[Data items]
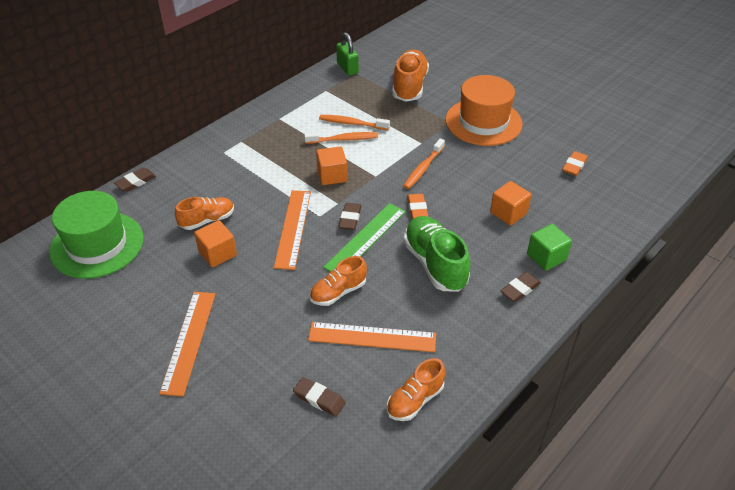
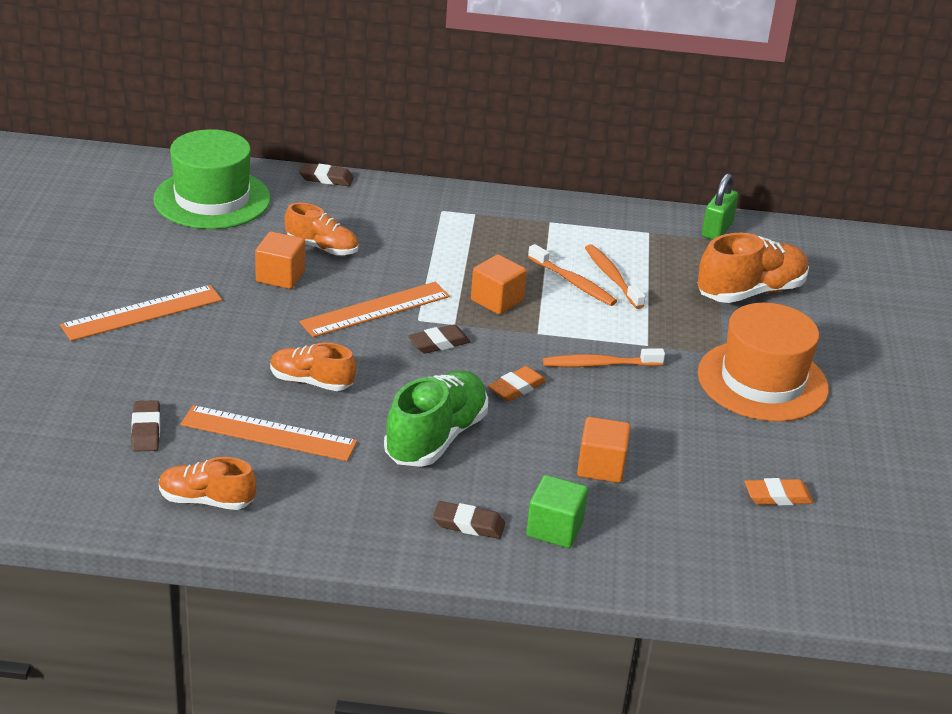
camera: 50 degrees right, 10 degrees down
orange ruler [308,322,436,352] -> orange ruler turned 45 degrees counterclockwise [181,405,357,461]
green ruler [323,203,406,272] -> none

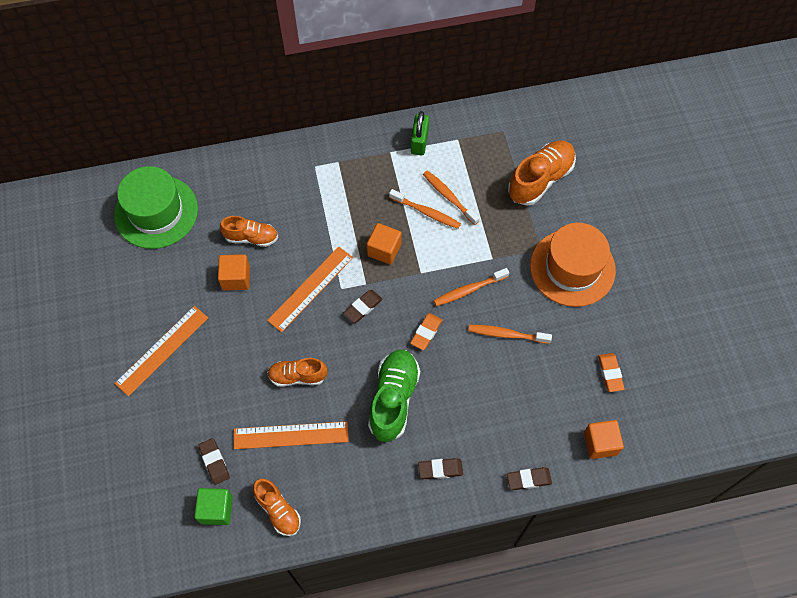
camera: 15 degrees left, 30 degrees up
orange shoe [159,457,256,510] -> orange shoe turned 120 degrees counterclockwise [253,478,301,536]
brown eraser [299,163,354,186] -> brown eraser moved to [507,467,552,490]
green cube [526,475,588,548] -> green cube moved to [194,488,233,525]
orange cube [577,417,631,483] -> orange cube moved to [584,420,624,459]
green padlock [702,173,738,240] -> green padlock moved to [411,111,429,155]
orange eraser [745,478,813,505] -> orange eraser turned 75 degrees counterclockwise [598,353,625,392]
none -> orange toothbrush [469,325,552,344]

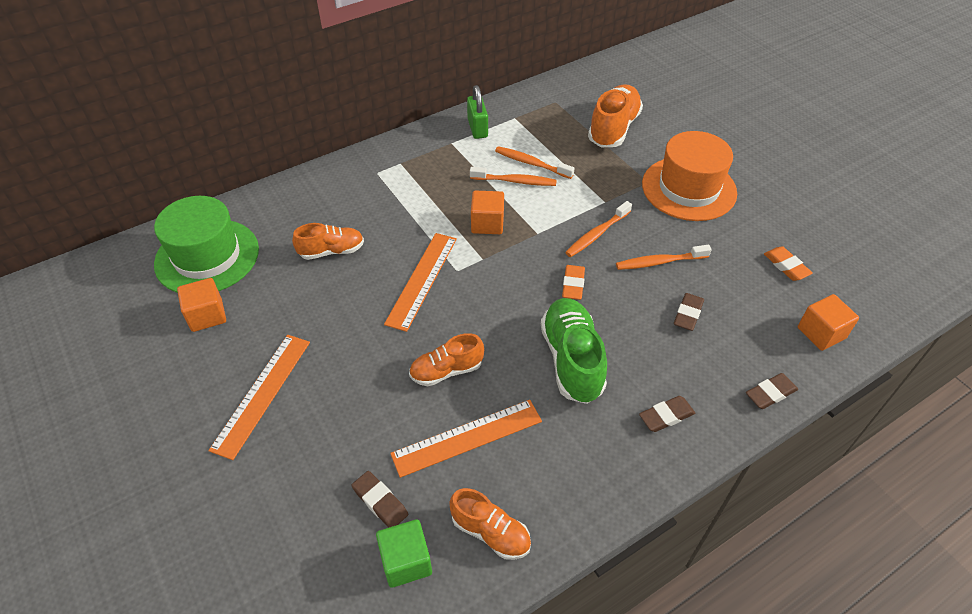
camera: 20 degrees left, 15 degrees down
orange cube [218,254,250,290] -> orange cube moved to [177,278,226,332]
brown eraser [344,290,382,323] -> brown eraser moved to [674,293,704,331]

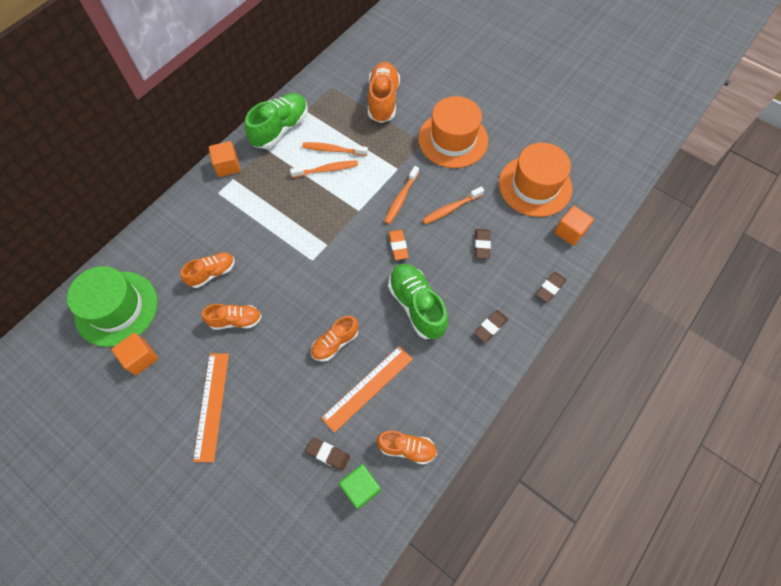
camera: 20 degrees left, 15 degrees up
orange ruler [384,233,457,332] -> none
green padlock [467,85,488,139] -> green shoe [245,93,308,149]
orange cube [471,190,504,234] -> orange cube moved to [209,141,241,177]
orange eraser [764,246,813,281] -> orange hat [499,143,572,217]
none -> orange shoe [202,304,262,330]

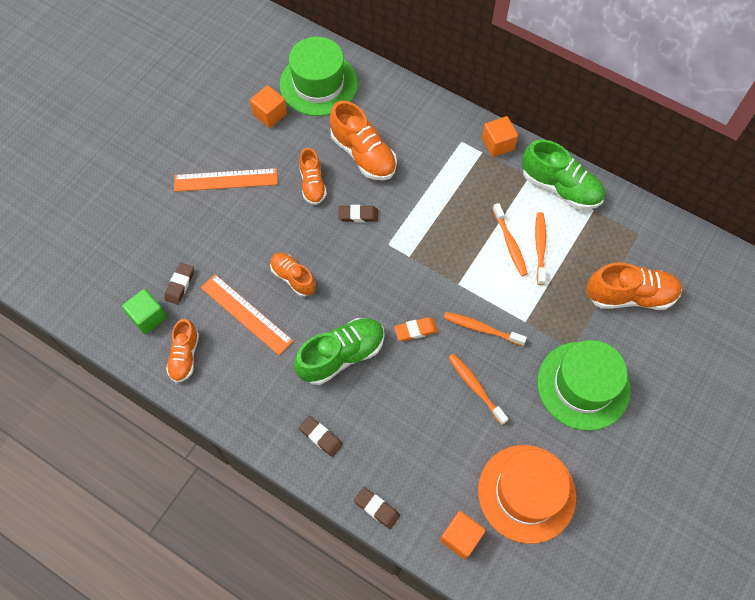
camera: 85 degrees right, 0 degrees up
orange shoe [181,252,235,288] -> orange shoe [330,101,397,180], size x1.61
orange hat [418,96,488,168] -> green hat [537,340,631,431]
brown eraser [475,229,491,259] -> brown eraser moved to [338,205,378,222]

[WHAT TO WORK ON] Every line from the data above that contains "moved" must appear in the answer.

[TASK RESULT]
brown eraser [299,163,354,186] -> brown eraser moved to [507,467,552,490]
green cube [526,475,588,548] -> green cube moved to [194,488,233,525]
orange cube [577,417,631,483] -> orange cube moved to [584,420,624,459]
green padlock [702,173,738,240] -> green padlock moved to [411,111,429,155]
orange cube [218,254,250,290] -> orange cube moved to [177,278,226,332]
brown eraser [344,290,382,323] -> brown eraser moved to [674,293,704,331]
orange cube [471,190,504,234] -> orange cube moved to [209,141,241,177]
brown eraser [475,229,491,259] -> brown eraser moved to [338,205,378,222]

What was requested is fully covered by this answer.